# [Aim of the exercise]
Reproduce word for word the lines between those holding "RELAY1: none -> 5V-2CH" and "RELAY2 pin IN2: 5 -> A2", inclusive, and nothing else from the data below.

# [Given information]
::::
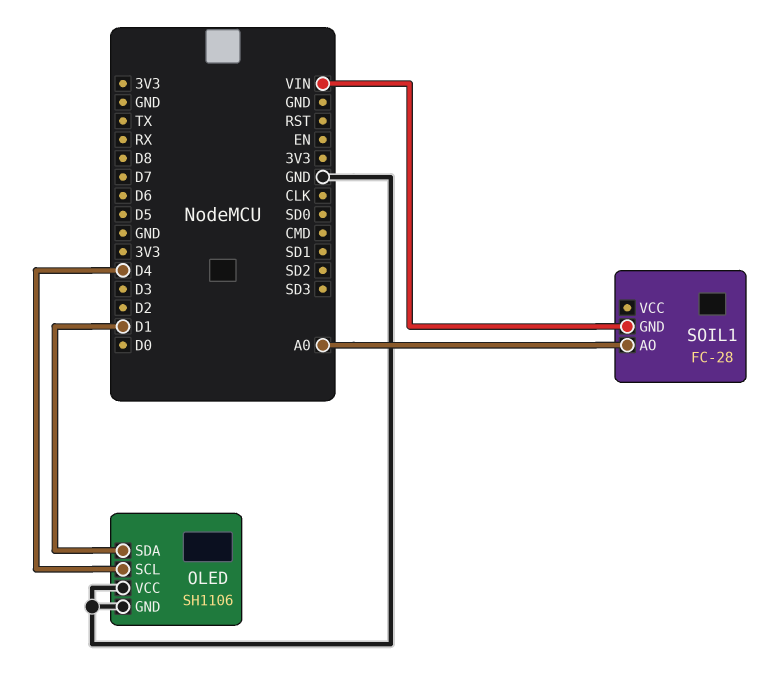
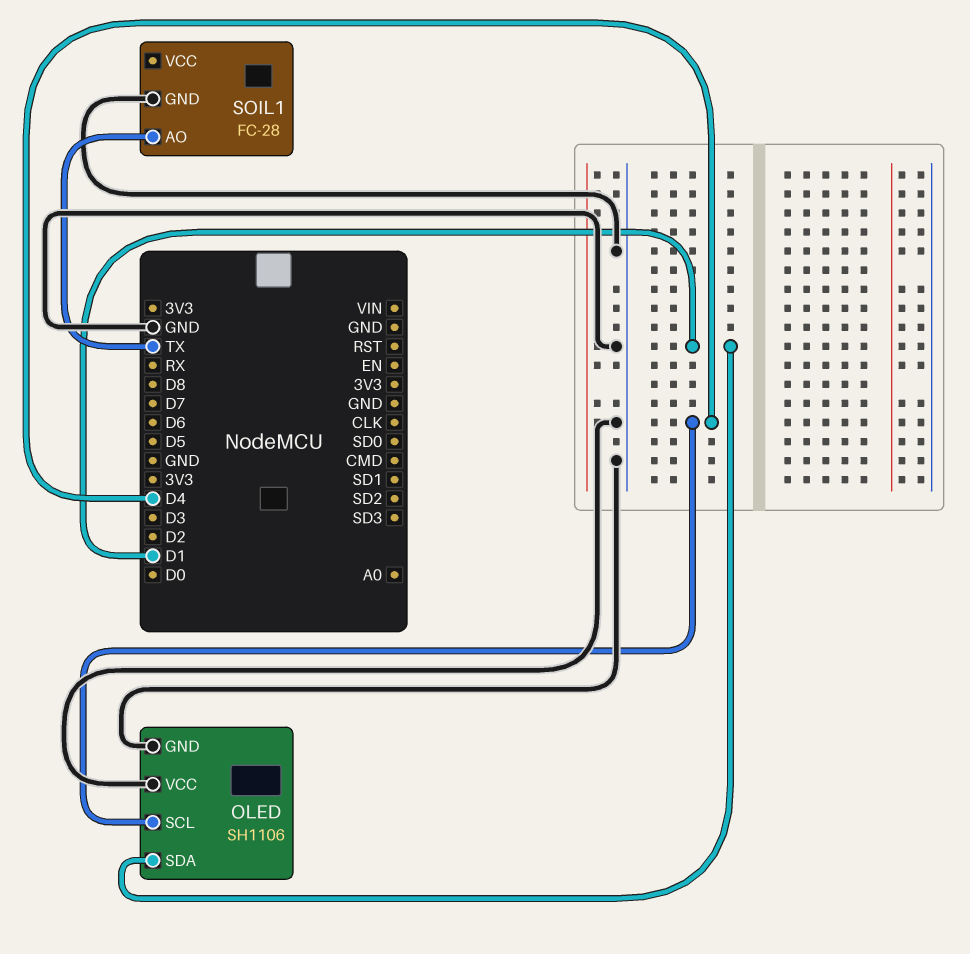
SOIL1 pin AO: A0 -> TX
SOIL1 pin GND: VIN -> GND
::::
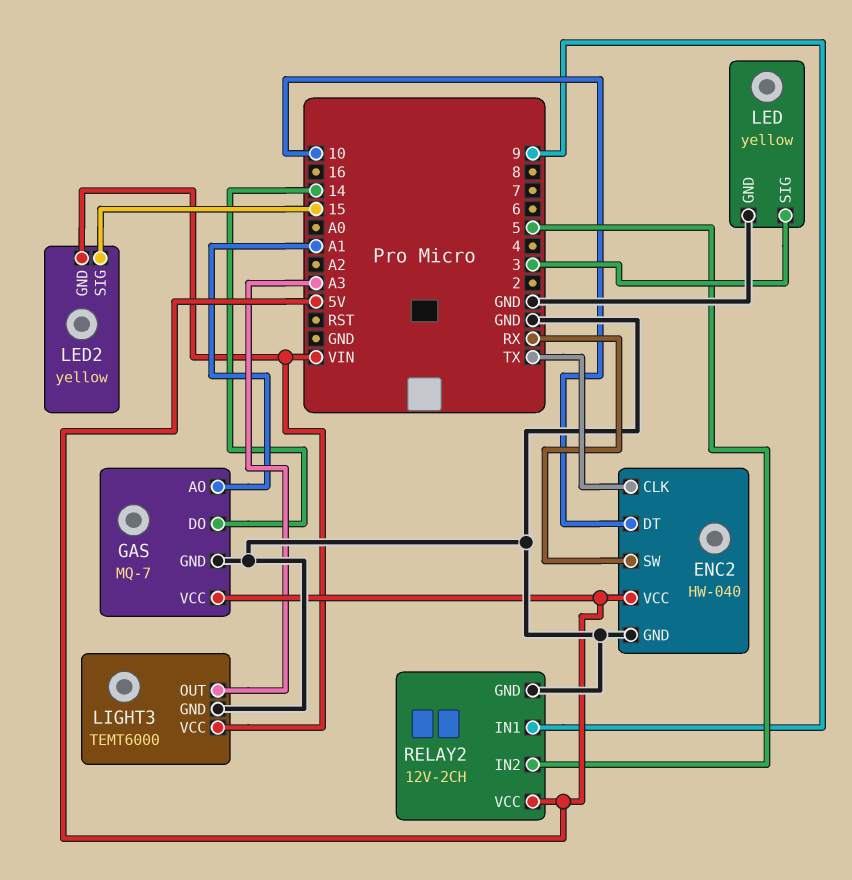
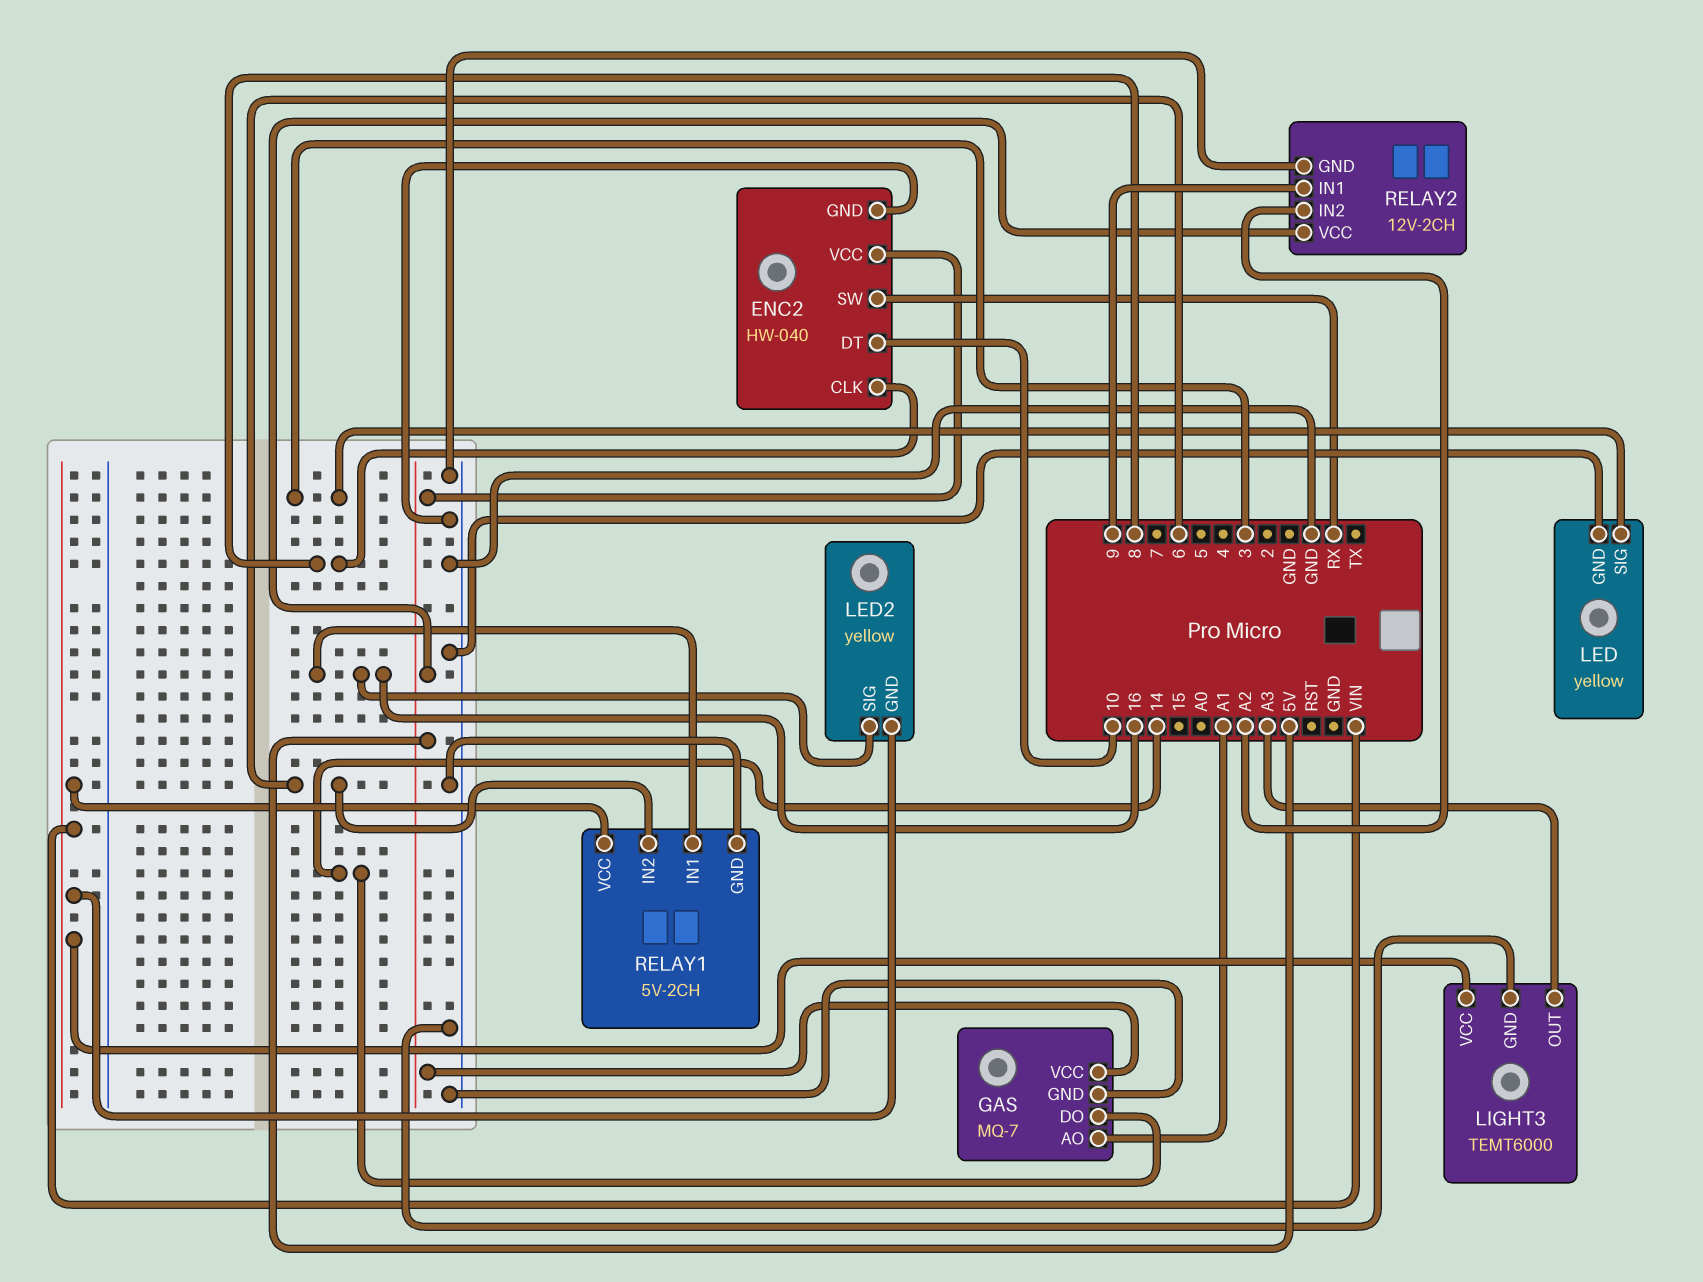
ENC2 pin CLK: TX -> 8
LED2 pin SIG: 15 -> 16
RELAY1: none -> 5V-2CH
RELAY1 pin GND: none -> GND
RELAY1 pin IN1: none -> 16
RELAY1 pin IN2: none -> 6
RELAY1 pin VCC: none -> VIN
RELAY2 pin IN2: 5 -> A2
::::
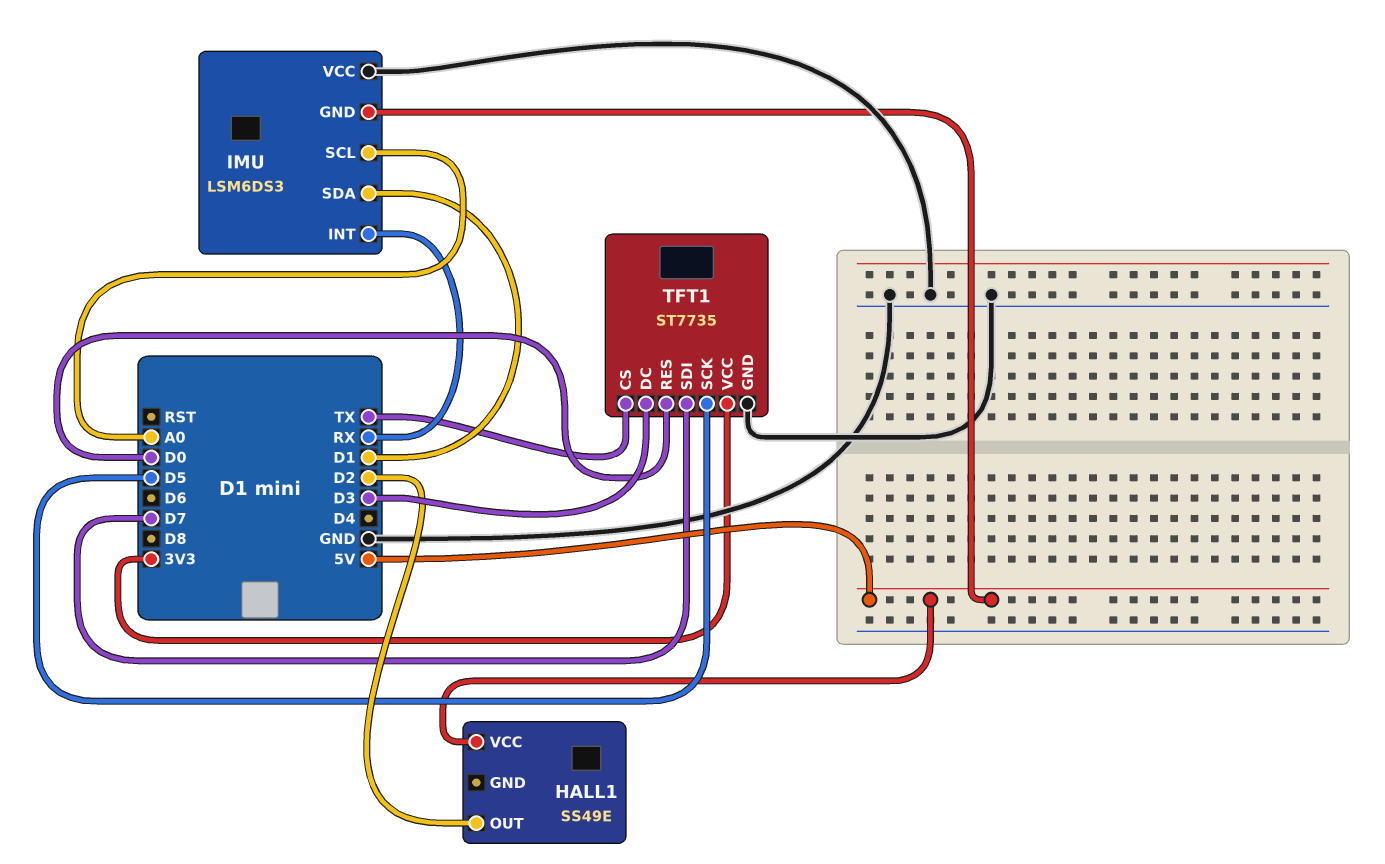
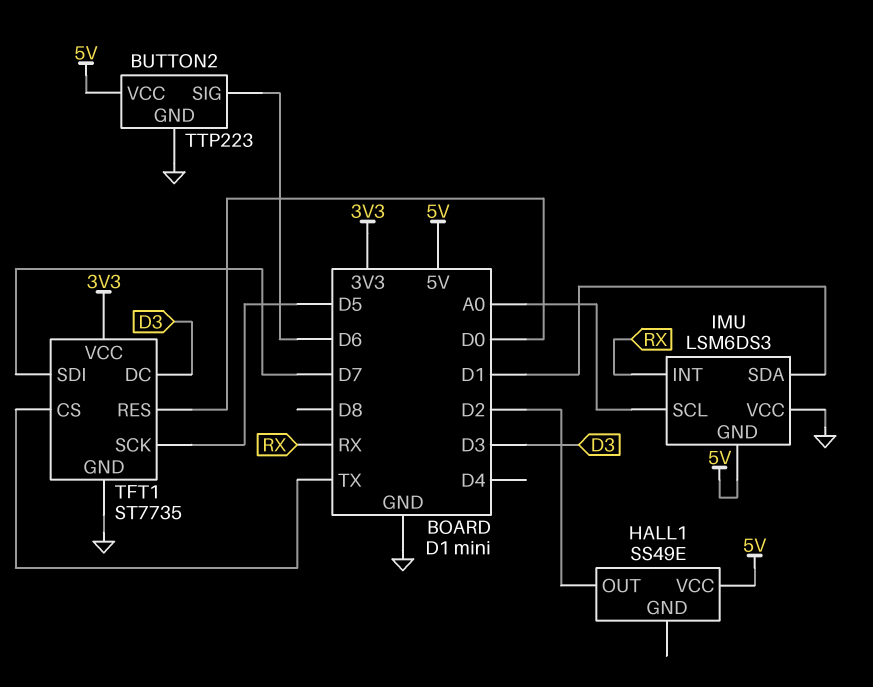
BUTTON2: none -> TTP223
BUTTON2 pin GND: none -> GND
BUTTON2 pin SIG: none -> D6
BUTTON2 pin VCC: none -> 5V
::::
# [Expected answer]
RELAY1: none -> 5V-2CH
RELAY1 pin GND: none -> GND
RELAY1 pin IN1: none -> 16
RELAY1 pin IN2: none -> 6
RELAY1 pin VCC: none -> VIN
RELAY2 pin IN2: 5 -> A2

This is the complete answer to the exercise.